- Data for processing
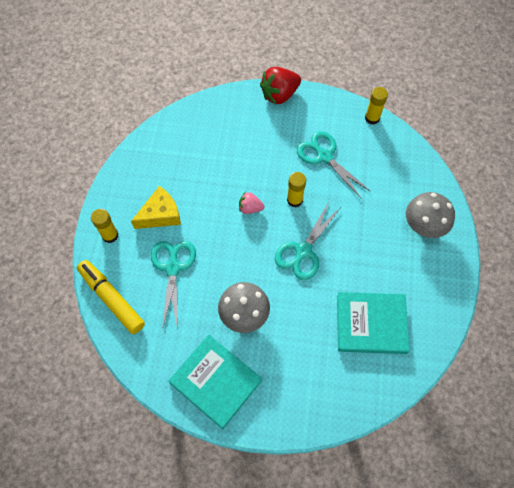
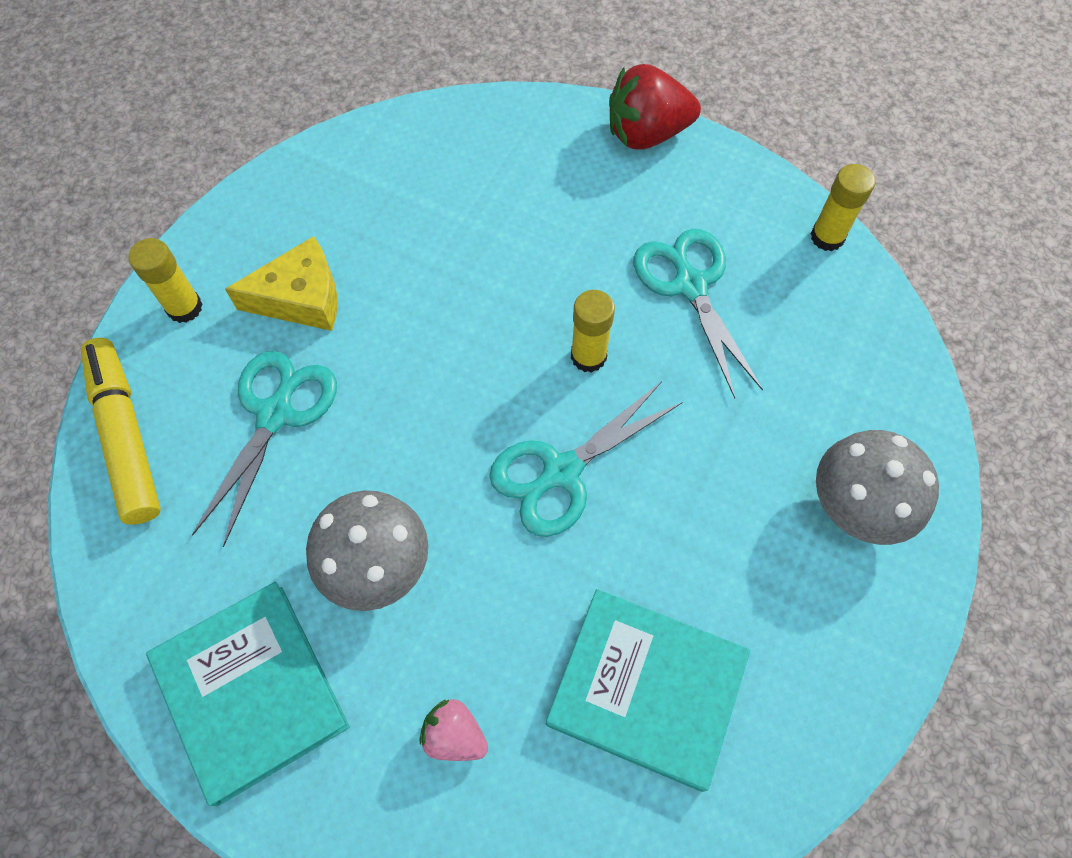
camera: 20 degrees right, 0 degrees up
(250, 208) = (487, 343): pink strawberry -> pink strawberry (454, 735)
...
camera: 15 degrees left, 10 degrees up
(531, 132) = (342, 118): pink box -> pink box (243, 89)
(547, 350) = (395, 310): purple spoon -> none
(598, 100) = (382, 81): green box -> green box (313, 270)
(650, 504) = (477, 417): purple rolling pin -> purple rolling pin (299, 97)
==
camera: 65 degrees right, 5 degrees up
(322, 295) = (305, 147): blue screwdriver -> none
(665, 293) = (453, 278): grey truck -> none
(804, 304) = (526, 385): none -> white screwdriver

- Task statement
The lines above starting at the one that contains "camera: 20 degrees right, 0 degrees up" and ending at the one that contains "(250, 208) = (487, 343): pink" must be transcribed exactly, and no other lines may appear.

- Answer space
camera: 20 degrees right, 0 degrees up
(250, 208) = (487, 343): pink strawberry -> pink strawberry (454, 735)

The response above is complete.